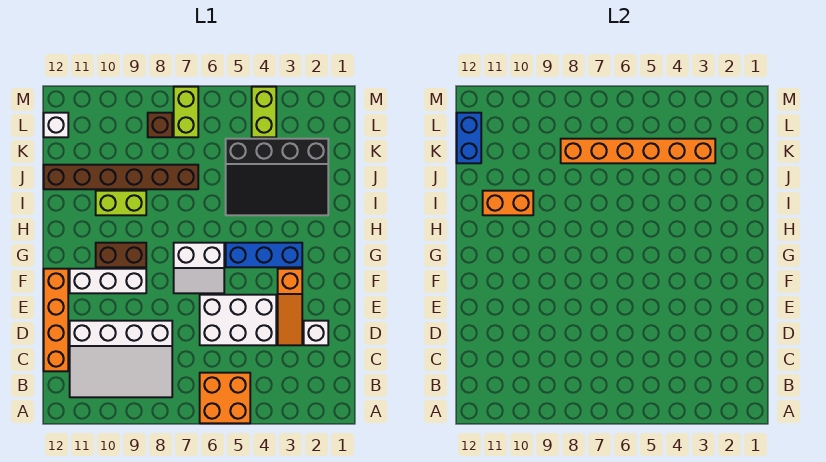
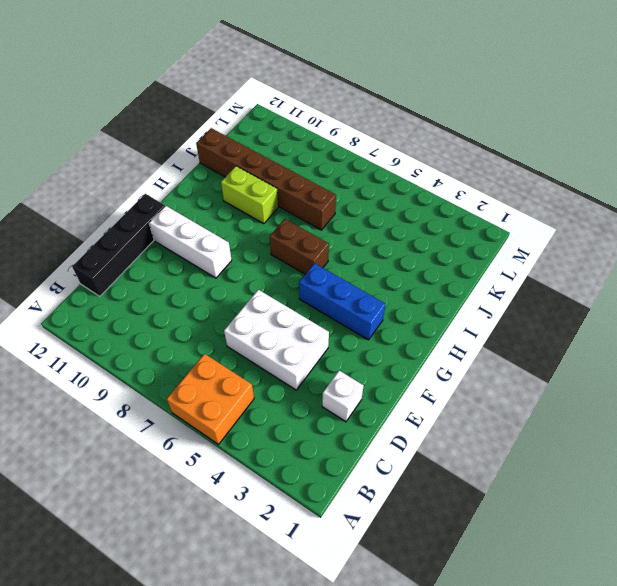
black brick C12:F12 level 1 -> orange brick C12:F12 level 1
brown brick H6:H7 level 1 -> brown brick G9:G10 level 1
none -> white slope B8:D11 level 1 top D
none -> orange slope D3:F3 level 1 top F
none -> white slope F6:G7 level 1 top G

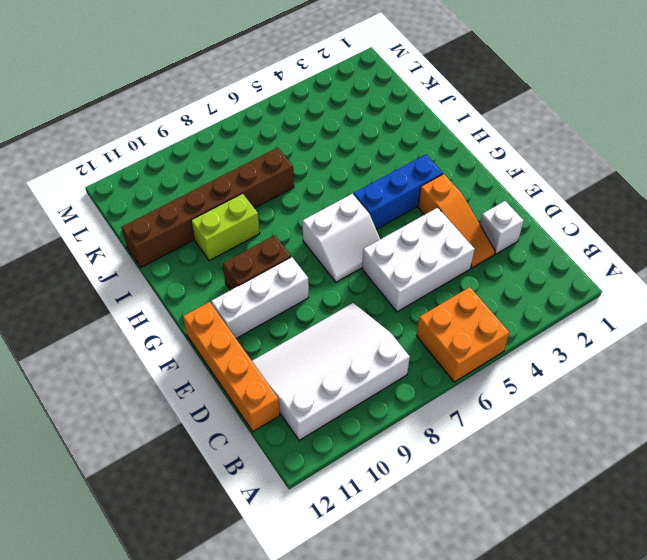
white slope B8:D11 level 1 top B -> white slope B8:D11 level 1 top D
none -> black slope I2:K5 level 1 top K
none -> lime brick L4:M4 level 1
none -> lime brick L7:M7 level 1

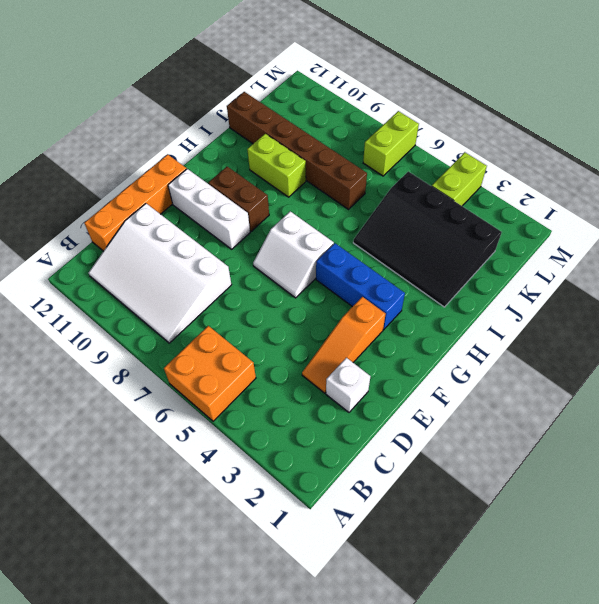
none -> white brick D4:E6 level 1
none -> brown brick L8 level 1
none -> white brick L12 level 1

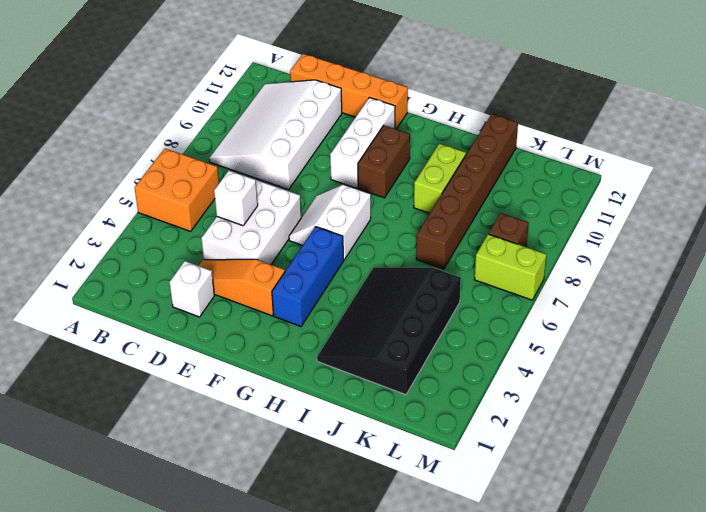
white brick D5 level 2 -> white brick L12 level 1
none -> lime brick L4:M4 level 1
none -> orange brick I10:I11 level 2
none -> orange brick K3:K8 level 2

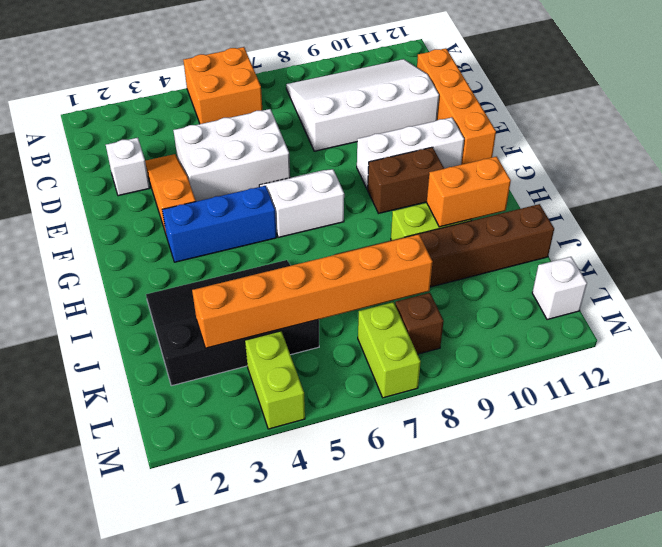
none -> blue brick K12:L12 level 2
# # # #
EXERCISE BRIEF >>
Restate the lines above exactly, from the one bearing "none -> lime brick L7:M7 level 1" through the final line of the material, both included, omitting pictures.

WRITTEN ANSWER >>
none -> lime brick L7:M7 level 1

none -> white brick D4:E6 level 1
none -> brown brick L8 level 1
none -> white brick L12 level 1

white brick D5 level 2 -> white brick L12 level 1
none -> lime brick L4:M4 level 1
none -> orange brick I10:I11 level 2
none -> orange brick K3:K8 level 2

none -> blue brick K12:L12 level 2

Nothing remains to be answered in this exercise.